■ TASK DATA
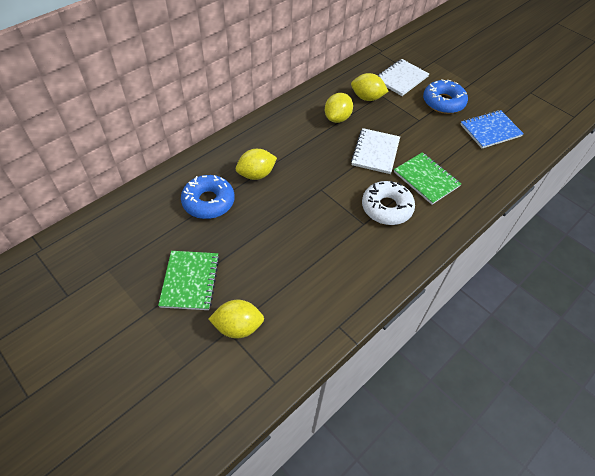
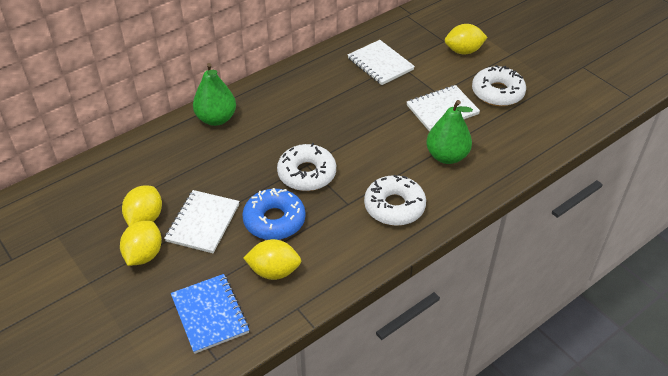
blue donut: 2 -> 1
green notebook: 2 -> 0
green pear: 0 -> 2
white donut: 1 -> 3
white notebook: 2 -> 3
==
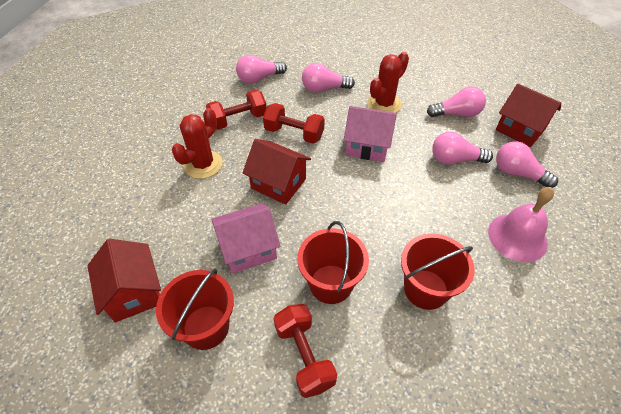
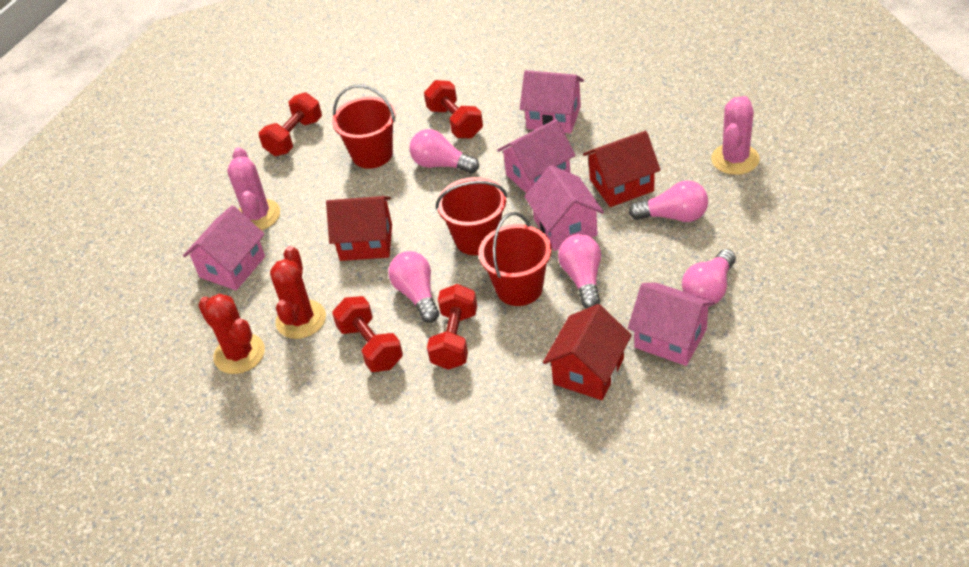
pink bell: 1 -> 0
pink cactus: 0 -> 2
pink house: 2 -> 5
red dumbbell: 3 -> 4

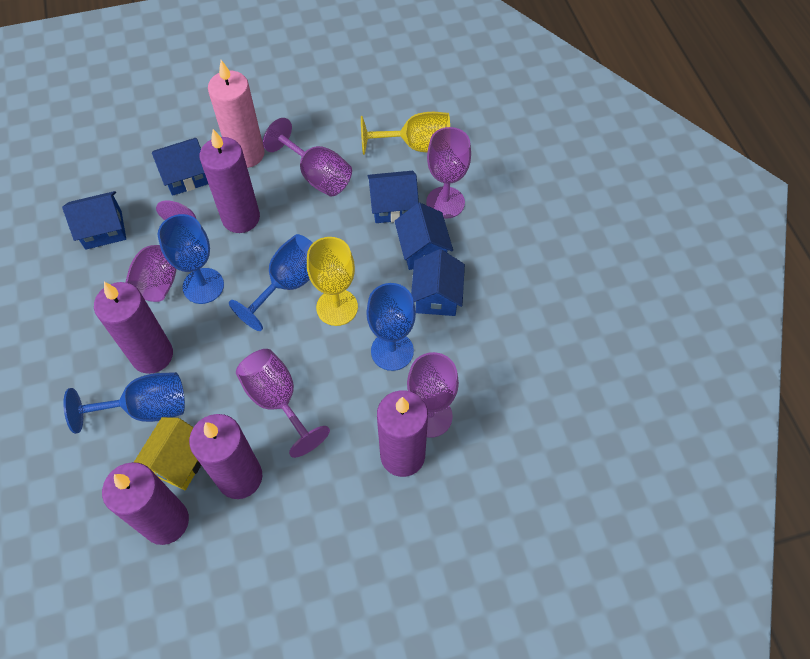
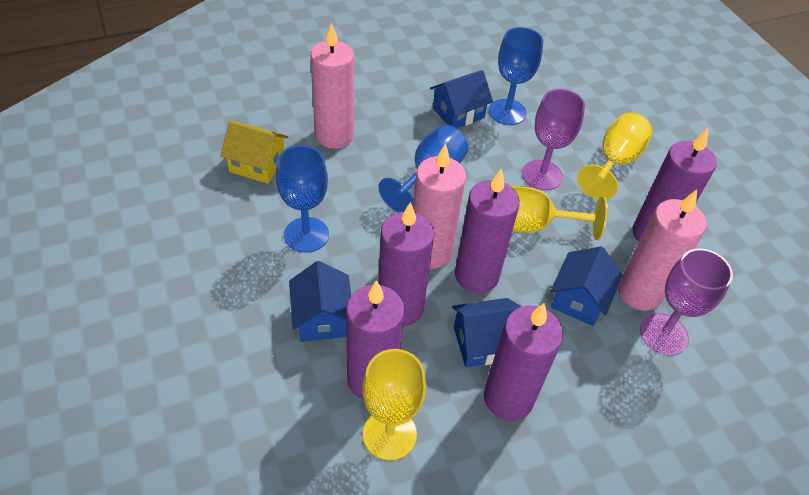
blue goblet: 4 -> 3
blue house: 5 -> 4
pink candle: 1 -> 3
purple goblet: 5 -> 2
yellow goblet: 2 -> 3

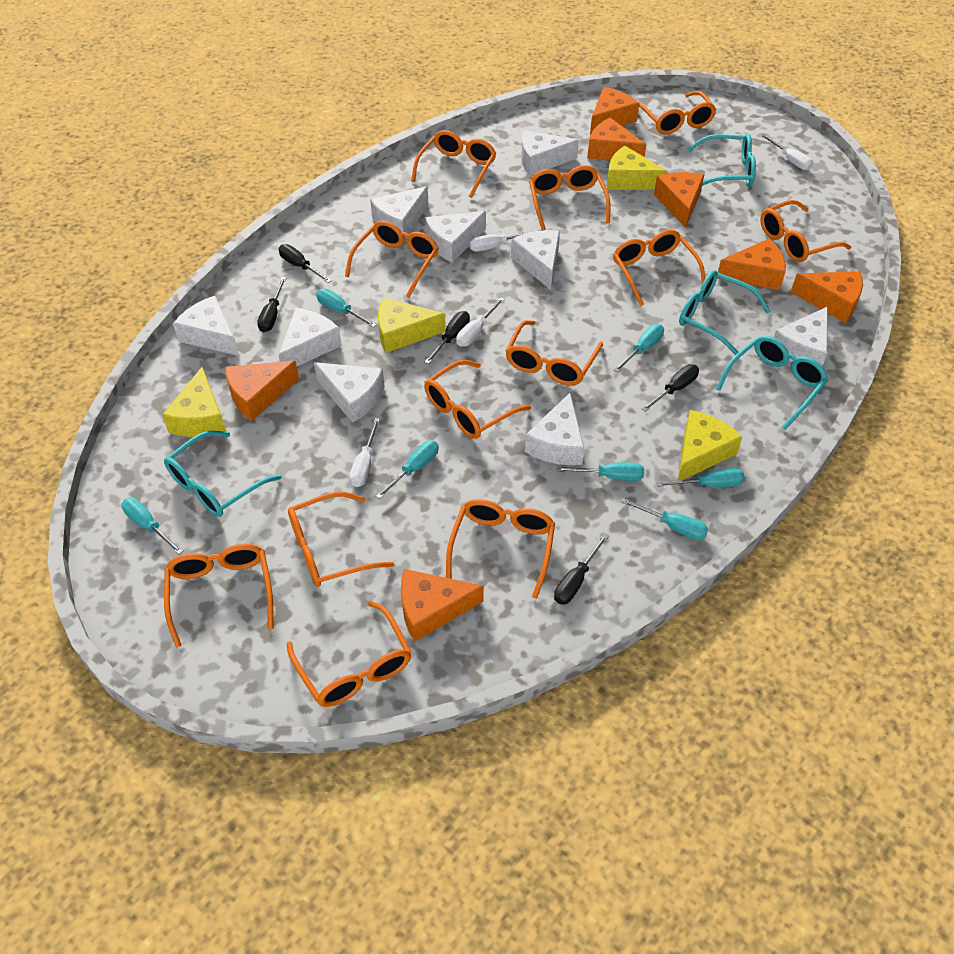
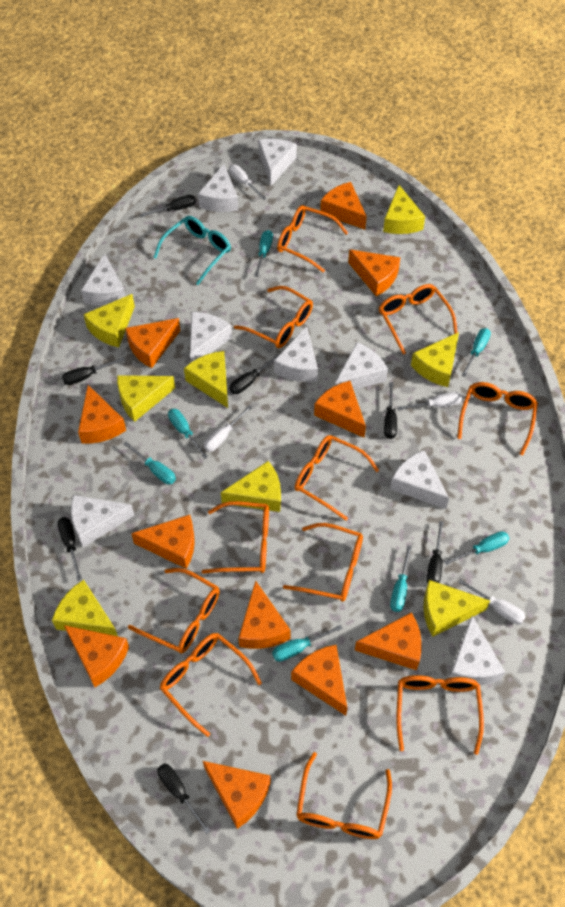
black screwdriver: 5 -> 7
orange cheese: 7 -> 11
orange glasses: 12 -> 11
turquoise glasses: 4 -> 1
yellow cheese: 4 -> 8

■ WORK ORDER
Word for word, restate the lines above from the line containing "green notebook: 2 -> 0" through the line containing "white notebook: 2 -> 3", with both included and nothing else.

■ ANSWER BOX
green notebook: 2 -> 0
green pear: 0 -> 2
white donut: 1 -> 3
white notebook: 2 -> 3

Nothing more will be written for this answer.